Objective: Retype the rows verbatim, from the row containing "23 [18, 885]" through the row containing "1:45.4 [485, 1110]", both included.
━━━━━ Exercise input ━━━━━
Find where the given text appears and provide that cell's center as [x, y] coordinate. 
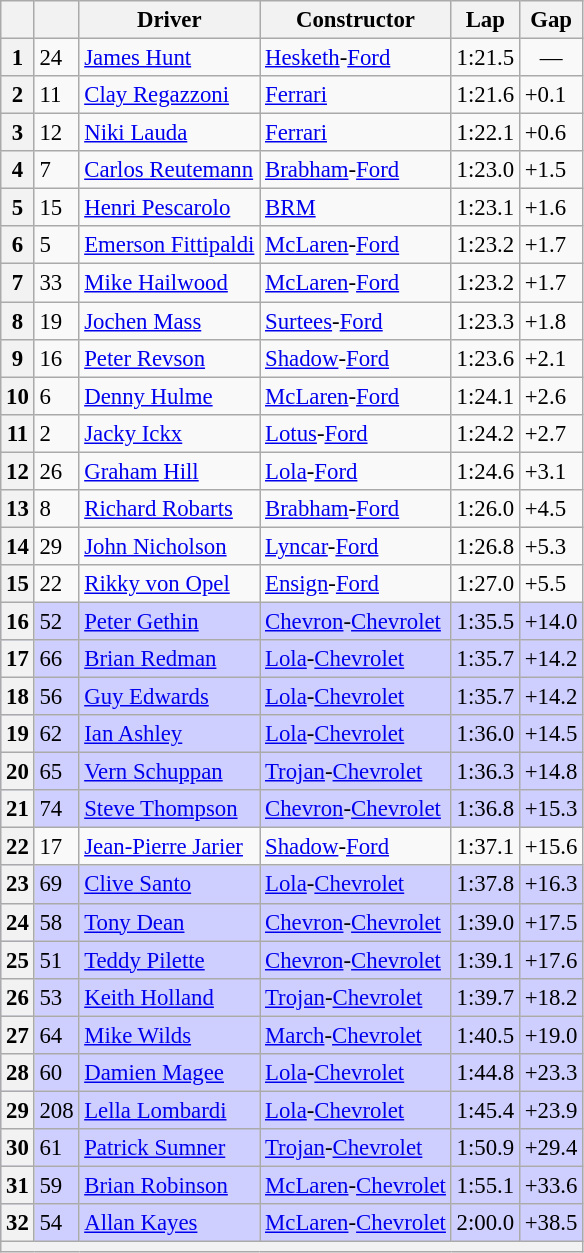
23 [18, 885]
Guy Edwards [170, 697]
58 [56, 922]
+1.6 [550, 208]
+33.6 [550, 1185]
James Hunt [170, 58]
Surtees-Ford [356, 321]
Lola-Ford [356, 471]
Niki Lauda [170, 133]
9 [18, 358]
60 [56, 1073]
10 [18, 396]
Tony Dean [170, 922]
— [550, 58]
Gap [550, 20]
208 [56, 1110]
14 [18, 546]
+3.1 [550, 471]
1:55.1 [485, 1185]
Richard Robarts [170, 509]
Brian Redman [170, 659]
1:45.4 [485, 1110]
33 [56, 283]
1:24.2 [485, 433]
Hesketh-Ford [356, 58]
BRM [356, 208]
+4.5 [550, 509]
1:24.6 [485, 471]
Constructor [356, 20]
1:36.0 [485, 734]
Clive Santo [170, 885]
March-Chevrolet [356, 1035]
+19.0 [550, 1035]
Teddy Pilette [170, 960]
2:00.0 [485, 1223]
+0.6 [550, 133]
Carlos Reutemann [170, 170]
+14.5 [550, 734]
59 [56, 1185]
Keith Holland [170, 997]
Peter Gethin [170, 621]
+5.5 [550, 584]
1:24.1 [485, 396]
1:27.0 [485, 584]
Lella Lombardi [170, 1110]
Denny Hulme [170, 396]
54 [56, 1223]
Emerson Fittipaldi [170, 245]
64 [56, 1035]
+15.6 [550, 847]
51 [56, 960]
Lotus-Ford [356, 433]
1:37.8 [485, 885]
Mike Wilds [170, 1035]
65 [56, 772]
1:21.6 [485, 95]
Jean-Pierre Jarier [170, 847]
1:39.1 [485, 960]
1:39.7 [485, 997]
+14.0 [550, 621]
61 [56, 1148]
1:44.8 [485, 1073]
1:35.5 [485, 621]
+1.5 [550, 170]
Henri Pescarolo [170, 208]
+2.7 [550, 433]
3 [18, 133]
+15.3 [550, 809]
69 [56, 885]
74 [56, 809]
+17.6 [550, 960]
1:36.8 [485, 809]
66 [56, 659]
Graham Hill [170, 471]
1:26.8 [485, 546]
Jacky Ickx [170, 433]
32 [18, 1223]
Jochen Mass [170, 321]
31 [18, 1185]
1:22.1 [485, 133]
+18.2 [550, 997]
+2.1 [550, 358]
John Nicholson [170, 546]
1:23.1 [485, 208]
21 [18, 809]
Mike Hailwood [170, 283]
25 [18, 960]
Peter Revson [170, 358]
Ian Ashley [170, 734]
52 [56, 621]
Brian Robinson [170, 1185]
+38.5 [550, 1223]
1:37.1 [485, 847]
1:23.6 [485, 358]
+16.3 [550, 885]
1:40.5 [485, 1035]
Clay Regazzoni [170, 95]
+2.6 [550, 396]
+23.3 [550, 1073]
Lyncar-Ford [356, 546]
+17.5 [550, 922]
1:23.3 [485, 321]
+0.1 [550, 95]
56 [56, 697]
1:36.3 [485, 772]
30 [18, 1148]
+23.9 [550, 1110]
Rikky von Opel [170, 584]
+1.8 [550, 321]
+14.8 [550, 772]
Steve Thompson [170, 809]
1:50.9 [485, 1148]
1 [18, 58]
1:21.5 [485, 58]
Patrick Sumner [170, 1148]
62 [56, 734]
1:39.0 [485, 922]
Ensign-Ford [356, 584]
20 [18, 772]
Lap [485, 20]
1:26.0 [485, 509]
Damien Magee [170, 1073]
Driver [170, 20]
4 [18, 170]
18 [18, 697]
+29.4 [550, 1148]
13 [18, 509]
1:23.0 [485, 170]
27 [18, 1035]
Allan Kayes [170, 1223]
Vern Schuppan [170, 772]
28 [18, 1073]
53 [56, 997]
+5.3 [550, 546]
━━━━━
The response:
23 [18, 885]
Guy Edwards [170, 697]
58 [56, 922]
+1.6 [550, 208]
+33.6 [550, 1185]
James Hunt [170, 58]
Surtees-Ford [356, 321]
Lola-Ford [356, 471]
Niki Lauda [170, 133]
9 [18, 358]
60 [56, 1073]
10 [18, 396]
Tony Dean [170, 922]
— [550, 58]
Gap [550, 20]
208 [56, 1110]
14 [18, 546]
+3.1 [550, 471]
1:55.1 [485, 1185]
Richard Robarts [170, 509]
Brian Redman [170, 659]
1:45.4 [485, 1110]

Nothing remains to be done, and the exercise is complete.